▶ **TASK REQUIREMENTS**
Identify every line of the records that holds the word "Gaborone" and copy each one.

▶ **AVAILABLE DATA**
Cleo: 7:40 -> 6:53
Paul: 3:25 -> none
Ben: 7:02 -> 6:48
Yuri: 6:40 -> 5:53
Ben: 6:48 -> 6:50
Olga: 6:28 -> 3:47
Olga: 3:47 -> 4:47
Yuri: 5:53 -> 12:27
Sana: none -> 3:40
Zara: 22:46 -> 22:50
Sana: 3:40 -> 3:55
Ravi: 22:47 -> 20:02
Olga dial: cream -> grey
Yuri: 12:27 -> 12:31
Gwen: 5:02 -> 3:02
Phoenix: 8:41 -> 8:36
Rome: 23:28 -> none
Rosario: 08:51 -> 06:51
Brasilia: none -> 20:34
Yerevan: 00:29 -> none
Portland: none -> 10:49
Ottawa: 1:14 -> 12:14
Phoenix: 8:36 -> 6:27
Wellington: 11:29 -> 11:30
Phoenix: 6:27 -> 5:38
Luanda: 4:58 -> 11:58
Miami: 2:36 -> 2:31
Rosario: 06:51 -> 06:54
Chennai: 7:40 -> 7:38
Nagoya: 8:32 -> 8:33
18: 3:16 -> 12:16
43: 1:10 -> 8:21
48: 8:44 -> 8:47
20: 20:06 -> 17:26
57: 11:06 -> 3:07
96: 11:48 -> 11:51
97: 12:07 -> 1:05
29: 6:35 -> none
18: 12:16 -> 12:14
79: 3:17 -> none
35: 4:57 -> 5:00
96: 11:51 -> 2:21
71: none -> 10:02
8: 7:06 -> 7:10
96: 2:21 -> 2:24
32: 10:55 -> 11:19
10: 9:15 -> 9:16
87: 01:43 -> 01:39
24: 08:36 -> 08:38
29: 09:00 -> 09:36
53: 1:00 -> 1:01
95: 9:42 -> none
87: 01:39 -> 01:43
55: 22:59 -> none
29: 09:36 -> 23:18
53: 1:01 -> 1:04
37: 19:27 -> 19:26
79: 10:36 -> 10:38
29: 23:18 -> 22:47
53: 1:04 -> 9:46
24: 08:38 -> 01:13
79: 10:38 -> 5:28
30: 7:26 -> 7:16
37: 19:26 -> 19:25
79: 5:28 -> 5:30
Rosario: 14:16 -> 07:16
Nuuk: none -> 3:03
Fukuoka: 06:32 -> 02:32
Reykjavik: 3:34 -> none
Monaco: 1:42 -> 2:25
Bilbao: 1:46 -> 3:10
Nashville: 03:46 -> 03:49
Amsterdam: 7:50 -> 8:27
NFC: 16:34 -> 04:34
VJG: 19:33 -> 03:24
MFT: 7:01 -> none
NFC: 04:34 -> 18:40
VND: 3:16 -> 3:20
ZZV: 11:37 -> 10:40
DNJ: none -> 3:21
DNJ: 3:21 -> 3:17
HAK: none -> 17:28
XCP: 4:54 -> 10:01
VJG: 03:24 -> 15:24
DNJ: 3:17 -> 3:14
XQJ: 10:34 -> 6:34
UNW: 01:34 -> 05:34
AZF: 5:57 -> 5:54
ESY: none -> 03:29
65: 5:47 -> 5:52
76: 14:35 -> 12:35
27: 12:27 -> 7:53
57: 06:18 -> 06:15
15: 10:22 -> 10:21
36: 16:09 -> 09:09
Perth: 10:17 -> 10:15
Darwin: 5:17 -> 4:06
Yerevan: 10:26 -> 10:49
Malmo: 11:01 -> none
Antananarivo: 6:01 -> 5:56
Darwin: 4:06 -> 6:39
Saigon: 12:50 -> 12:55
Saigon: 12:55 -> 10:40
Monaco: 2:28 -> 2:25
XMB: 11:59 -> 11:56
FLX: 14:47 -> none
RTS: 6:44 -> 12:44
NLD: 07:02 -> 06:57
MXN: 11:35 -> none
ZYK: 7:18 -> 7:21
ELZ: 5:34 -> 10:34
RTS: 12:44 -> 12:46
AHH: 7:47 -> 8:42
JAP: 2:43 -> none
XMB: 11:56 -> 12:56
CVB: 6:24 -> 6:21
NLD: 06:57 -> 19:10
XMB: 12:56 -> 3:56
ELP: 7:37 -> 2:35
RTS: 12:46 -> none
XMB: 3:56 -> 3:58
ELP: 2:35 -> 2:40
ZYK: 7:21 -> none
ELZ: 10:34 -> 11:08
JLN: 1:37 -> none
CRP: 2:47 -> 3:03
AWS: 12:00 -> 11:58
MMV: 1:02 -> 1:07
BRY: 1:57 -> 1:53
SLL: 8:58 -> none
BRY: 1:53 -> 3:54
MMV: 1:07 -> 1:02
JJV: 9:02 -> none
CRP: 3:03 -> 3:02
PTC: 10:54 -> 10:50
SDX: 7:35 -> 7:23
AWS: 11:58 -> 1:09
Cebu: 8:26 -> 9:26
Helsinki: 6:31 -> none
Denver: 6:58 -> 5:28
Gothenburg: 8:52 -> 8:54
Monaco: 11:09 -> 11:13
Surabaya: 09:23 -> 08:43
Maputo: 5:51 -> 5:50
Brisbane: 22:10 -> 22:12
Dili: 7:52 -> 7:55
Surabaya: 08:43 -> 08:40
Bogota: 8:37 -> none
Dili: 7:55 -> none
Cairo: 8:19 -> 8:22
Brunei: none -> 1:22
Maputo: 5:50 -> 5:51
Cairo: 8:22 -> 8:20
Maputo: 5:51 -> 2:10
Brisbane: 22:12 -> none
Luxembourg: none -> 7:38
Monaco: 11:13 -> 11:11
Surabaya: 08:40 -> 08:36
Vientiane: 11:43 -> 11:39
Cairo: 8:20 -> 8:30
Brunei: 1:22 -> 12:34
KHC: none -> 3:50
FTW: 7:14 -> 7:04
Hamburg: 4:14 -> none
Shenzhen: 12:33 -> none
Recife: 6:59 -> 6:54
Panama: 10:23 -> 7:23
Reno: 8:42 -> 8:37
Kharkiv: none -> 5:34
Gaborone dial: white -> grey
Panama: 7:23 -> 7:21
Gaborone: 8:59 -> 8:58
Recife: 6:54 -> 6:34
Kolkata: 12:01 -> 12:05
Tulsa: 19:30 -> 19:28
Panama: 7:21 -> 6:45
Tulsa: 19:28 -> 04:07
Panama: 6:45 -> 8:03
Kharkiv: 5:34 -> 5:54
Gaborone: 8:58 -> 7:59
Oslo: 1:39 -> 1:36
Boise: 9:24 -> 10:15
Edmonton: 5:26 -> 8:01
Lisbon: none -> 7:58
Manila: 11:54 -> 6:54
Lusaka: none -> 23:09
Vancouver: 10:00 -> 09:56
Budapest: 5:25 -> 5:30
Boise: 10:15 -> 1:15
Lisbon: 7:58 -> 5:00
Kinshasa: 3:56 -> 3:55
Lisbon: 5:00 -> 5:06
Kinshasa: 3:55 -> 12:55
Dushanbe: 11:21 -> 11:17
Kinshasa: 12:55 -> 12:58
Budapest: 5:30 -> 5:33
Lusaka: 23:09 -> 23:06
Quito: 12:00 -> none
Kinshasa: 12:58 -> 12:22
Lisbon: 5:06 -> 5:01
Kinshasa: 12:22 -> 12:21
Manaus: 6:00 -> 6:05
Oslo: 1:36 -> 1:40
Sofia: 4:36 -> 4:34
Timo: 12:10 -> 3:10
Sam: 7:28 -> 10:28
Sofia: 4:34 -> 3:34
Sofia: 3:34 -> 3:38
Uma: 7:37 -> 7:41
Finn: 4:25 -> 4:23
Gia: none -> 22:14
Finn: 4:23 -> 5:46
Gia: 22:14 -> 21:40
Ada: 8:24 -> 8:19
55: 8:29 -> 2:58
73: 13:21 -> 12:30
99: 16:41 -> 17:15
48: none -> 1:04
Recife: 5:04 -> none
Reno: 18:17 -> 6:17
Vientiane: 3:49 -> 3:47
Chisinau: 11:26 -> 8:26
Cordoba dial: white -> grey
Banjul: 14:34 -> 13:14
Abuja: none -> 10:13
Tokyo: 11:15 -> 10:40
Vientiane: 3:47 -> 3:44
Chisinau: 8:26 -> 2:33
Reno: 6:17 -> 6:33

▶ **SOLUTION FOR THIS EXERCISE**
Gaborone dial: white -> grey
Gaborone: 8:59 -> 8:58
Gaborone: 8:58 -> 7:59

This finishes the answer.